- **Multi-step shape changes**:
********************

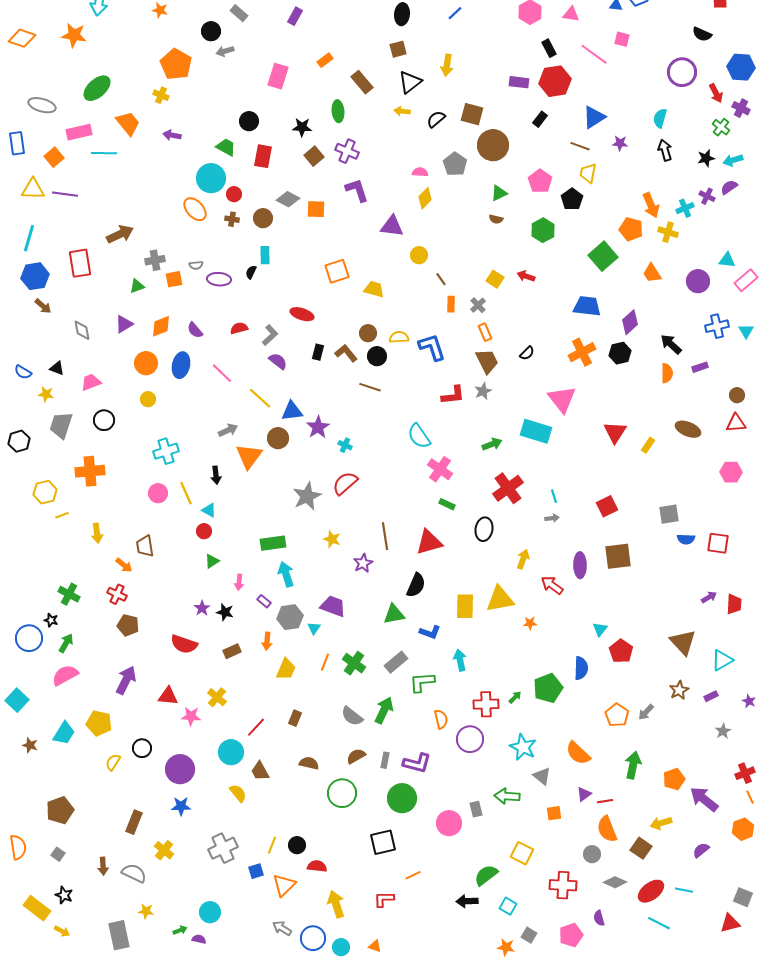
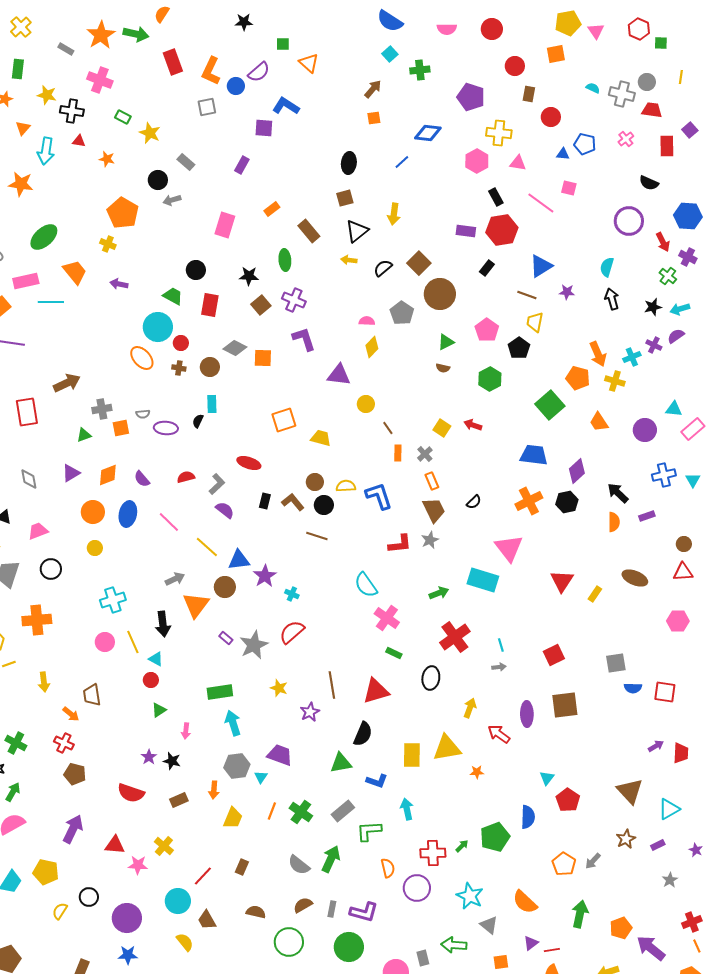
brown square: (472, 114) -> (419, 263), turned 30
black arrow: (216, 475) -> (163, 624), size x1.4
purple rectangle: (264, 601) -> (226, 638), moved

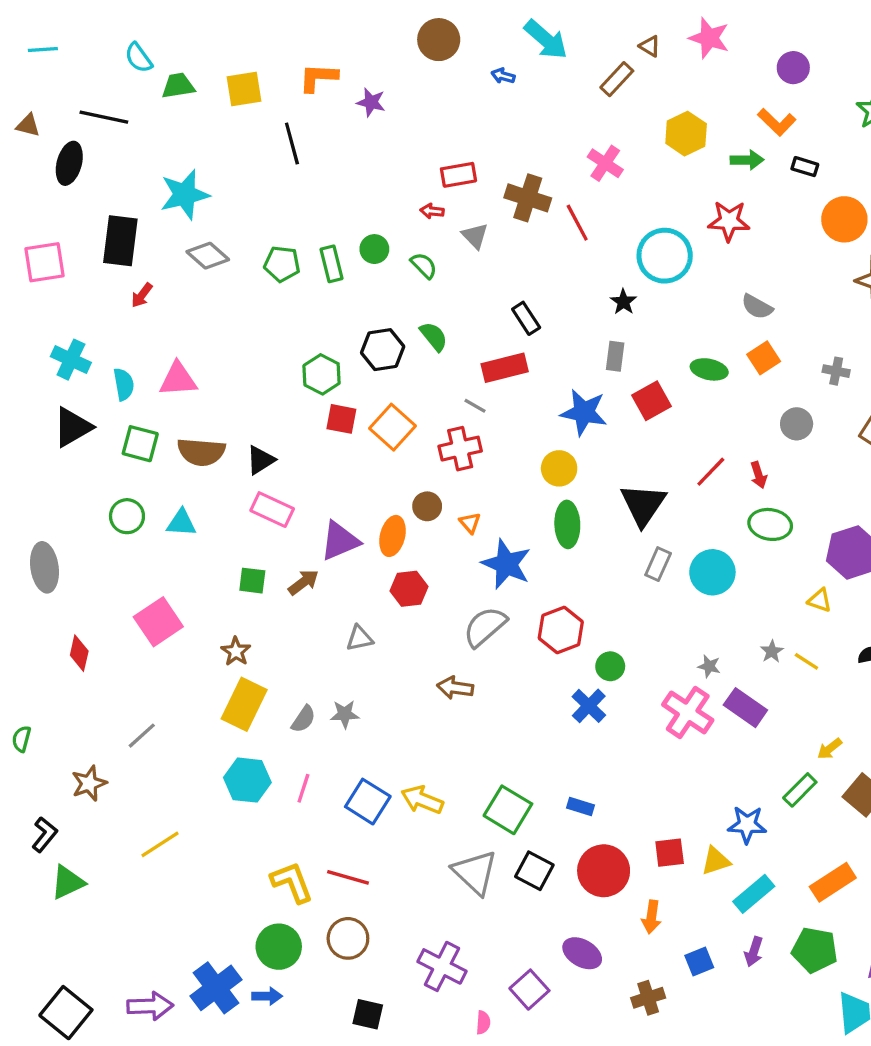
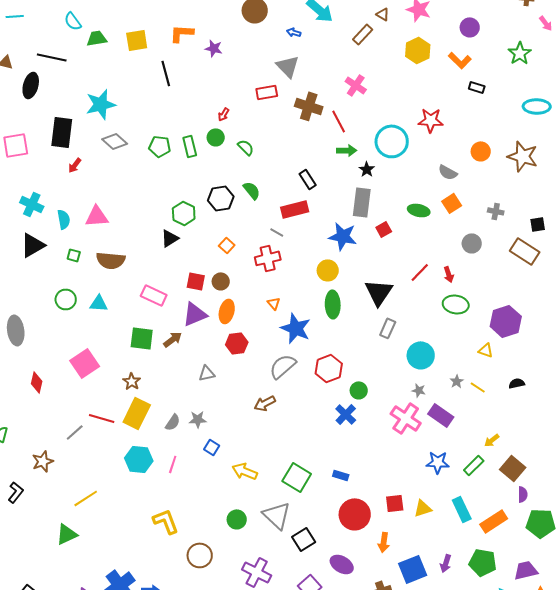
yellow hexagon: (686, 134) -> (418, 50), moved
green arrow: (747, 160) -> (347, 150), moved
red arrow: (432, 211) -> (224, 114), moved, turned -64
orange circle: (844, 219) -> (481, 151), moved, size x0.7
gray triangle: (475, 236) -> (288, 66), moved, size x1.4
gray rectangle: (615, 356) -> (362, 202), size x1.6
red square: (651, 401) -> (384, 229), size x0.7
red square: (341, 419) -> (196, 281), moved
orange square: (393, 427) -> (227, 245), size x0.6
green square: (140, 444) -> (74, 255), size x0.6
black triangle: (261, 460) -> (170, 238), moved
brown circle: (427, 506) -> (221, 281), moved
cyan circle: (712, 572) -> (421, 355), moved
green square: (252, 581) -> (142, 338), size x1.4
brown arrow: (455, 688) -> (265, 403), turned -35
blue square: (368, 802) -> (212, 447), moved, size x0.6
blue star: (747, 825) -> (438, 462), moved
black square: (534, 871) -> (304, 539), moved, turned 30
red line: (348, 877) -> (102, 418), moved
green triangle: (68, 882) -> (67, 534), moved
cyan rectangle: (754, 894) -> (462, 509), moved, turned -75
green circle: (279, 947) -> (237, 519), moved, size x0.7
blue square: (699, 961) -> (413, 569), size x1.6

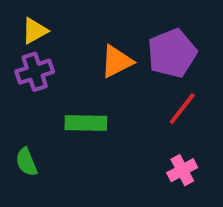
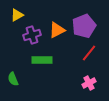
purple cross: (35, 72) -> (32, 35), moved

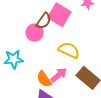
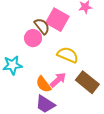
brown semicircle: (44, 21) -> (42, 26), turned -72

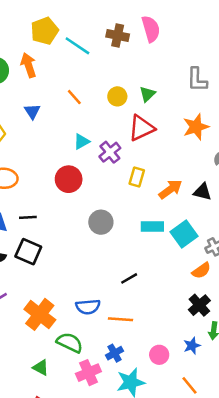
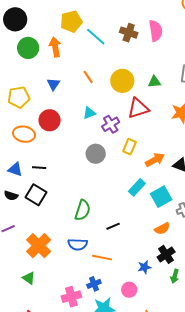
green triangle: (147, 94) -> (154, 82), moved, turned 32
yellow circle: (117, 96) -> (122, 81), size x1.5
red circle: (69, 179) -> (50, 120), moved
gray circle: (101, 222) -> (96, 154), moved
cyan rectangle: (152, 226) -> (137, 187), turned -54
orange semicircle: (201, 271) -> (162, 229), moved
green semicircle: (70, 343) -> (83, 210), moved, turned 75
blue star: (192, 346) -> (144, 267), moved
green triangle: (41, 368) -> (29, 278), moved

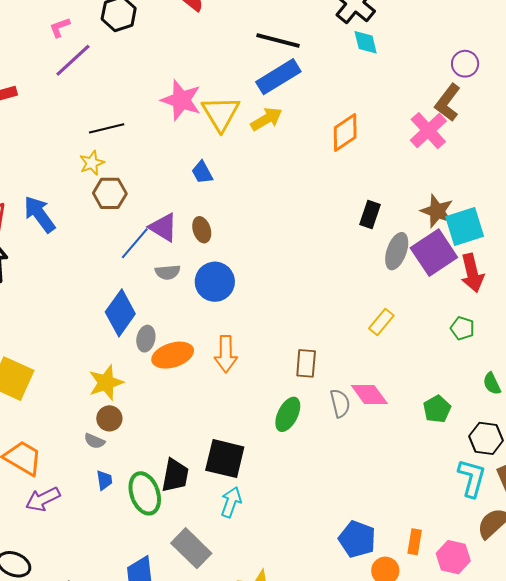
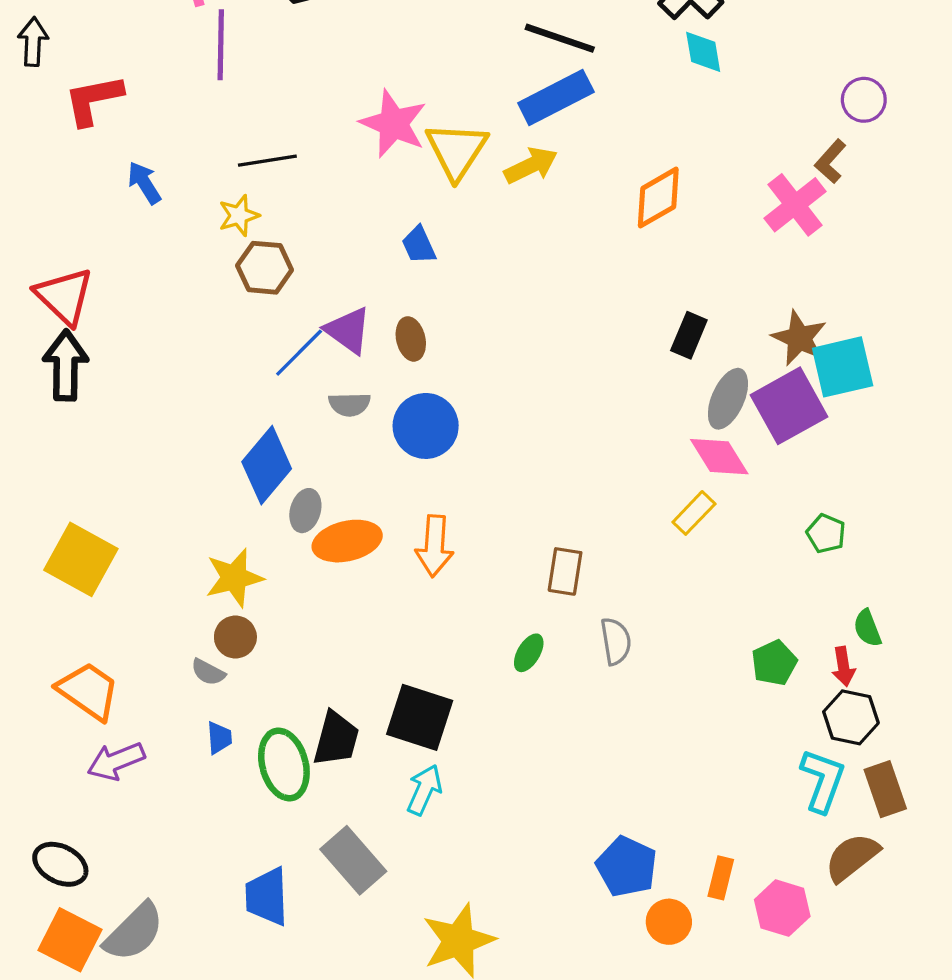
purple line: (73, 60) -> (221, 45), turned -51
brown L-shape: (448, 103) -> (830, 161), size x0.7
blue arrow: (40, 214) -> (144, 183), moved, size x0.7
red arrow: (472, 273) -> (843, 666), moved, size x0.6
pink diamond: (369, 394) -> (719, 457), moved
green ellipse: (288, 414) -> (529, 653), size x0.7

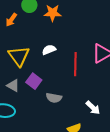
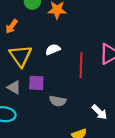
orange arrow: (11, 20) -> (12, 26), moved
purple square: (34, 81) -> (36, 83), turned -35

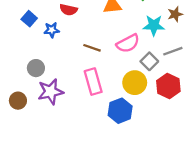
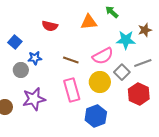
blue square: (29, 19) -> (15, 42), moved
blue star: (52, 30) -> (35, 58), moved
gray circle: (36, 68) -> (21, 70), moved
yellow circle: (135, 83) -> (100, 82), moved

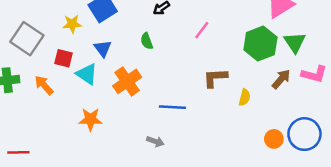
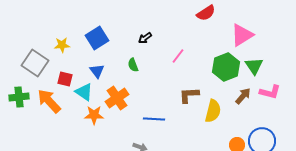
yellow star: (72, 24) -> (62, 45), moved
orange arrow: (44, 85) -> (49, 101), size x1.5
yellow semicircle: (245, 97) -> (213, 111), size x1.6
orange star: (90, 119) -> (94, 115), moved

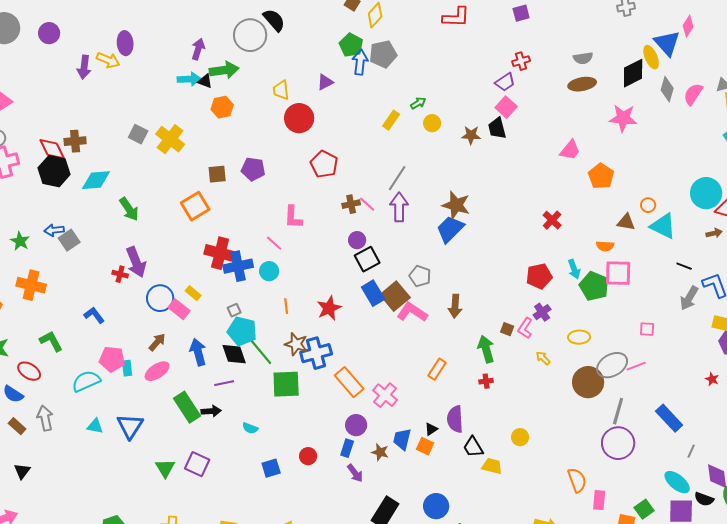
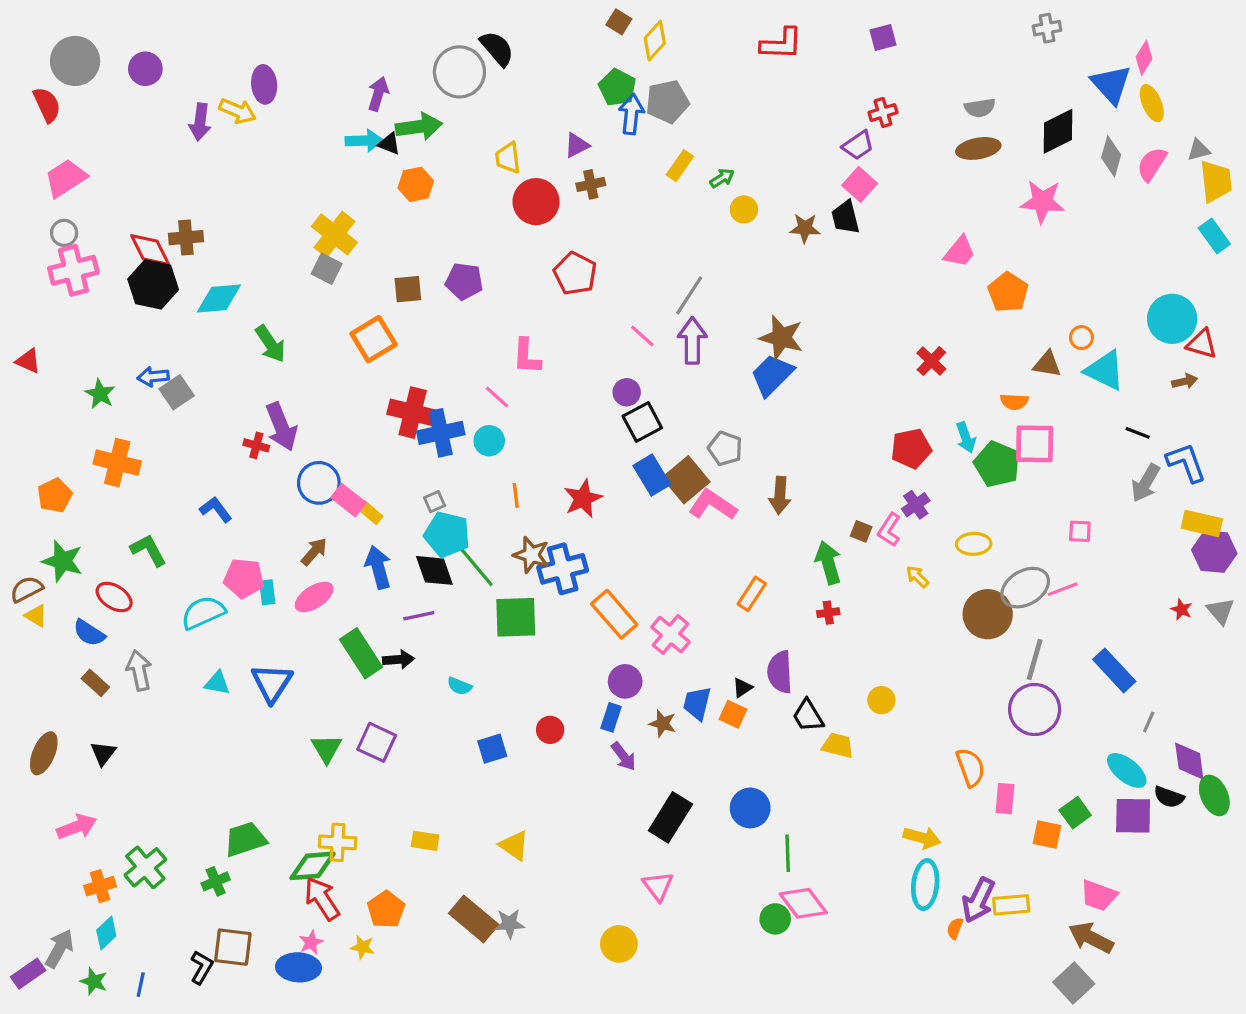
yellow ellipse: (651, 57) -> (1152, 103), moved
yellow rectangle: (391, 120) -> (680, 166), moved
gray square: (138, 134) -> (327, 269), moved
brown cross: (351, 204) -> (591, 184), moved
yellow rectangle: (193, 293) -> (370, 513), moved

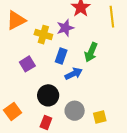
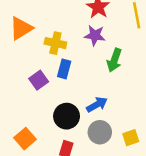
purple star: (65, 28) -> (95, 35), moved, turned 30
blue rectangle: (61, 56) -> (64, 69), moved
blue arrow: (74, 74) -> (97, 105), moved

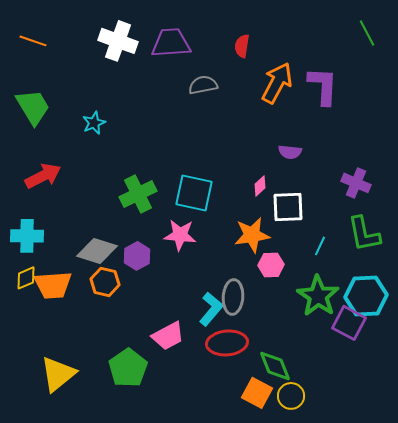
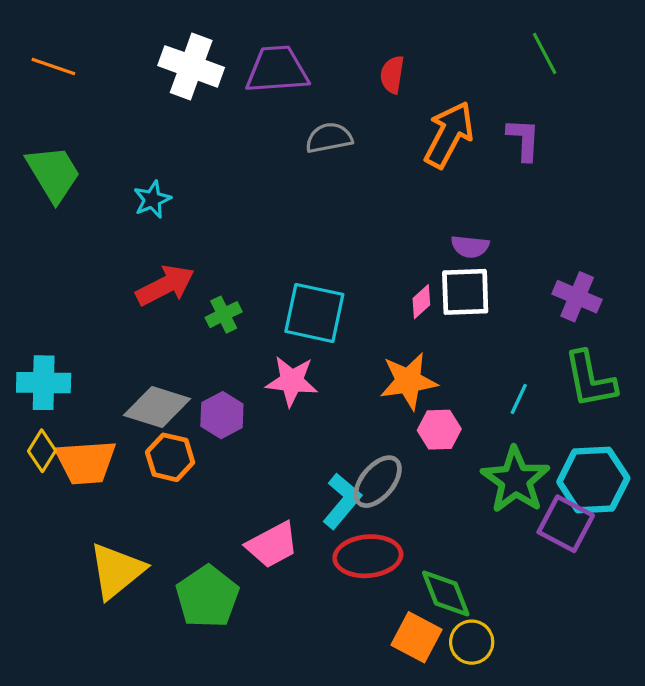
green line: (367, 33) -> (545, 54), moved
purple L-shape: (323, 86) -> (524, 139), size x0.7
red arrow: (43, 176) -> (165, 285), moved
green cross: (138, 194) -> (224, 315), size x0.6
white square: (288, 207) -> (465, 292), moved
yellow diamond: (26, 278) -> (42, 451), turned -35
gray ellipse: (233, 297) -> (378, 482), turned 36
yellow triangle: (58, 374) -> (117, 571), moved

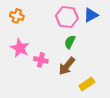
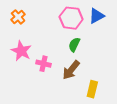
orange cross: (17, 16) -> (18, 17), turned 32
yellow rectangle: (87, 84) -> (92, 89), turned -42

********************

- **Task directions**: Copy every line above in which the string "blue" shows up.

- **Output for this task**:
blue square: (368, 802) -> (212, 447), moved, size x0.6
blue star: (747, 825) -> (438, 462), moved
blue square: (699, 961) -> (413, 569), size x1.6
blue star: (192, 346) -> (144, 267), moved
blue arrow: (40, 214) -> (144, 183), moved, size x0.7
blue square: (29, 19) -> (15, 42), moved
blue star: (52, 30) -> (35, 58), moved
blue rectangle: (61, 56) -> (64, 69), moved
blue arrow: (74, 74) -> (97, 105), moved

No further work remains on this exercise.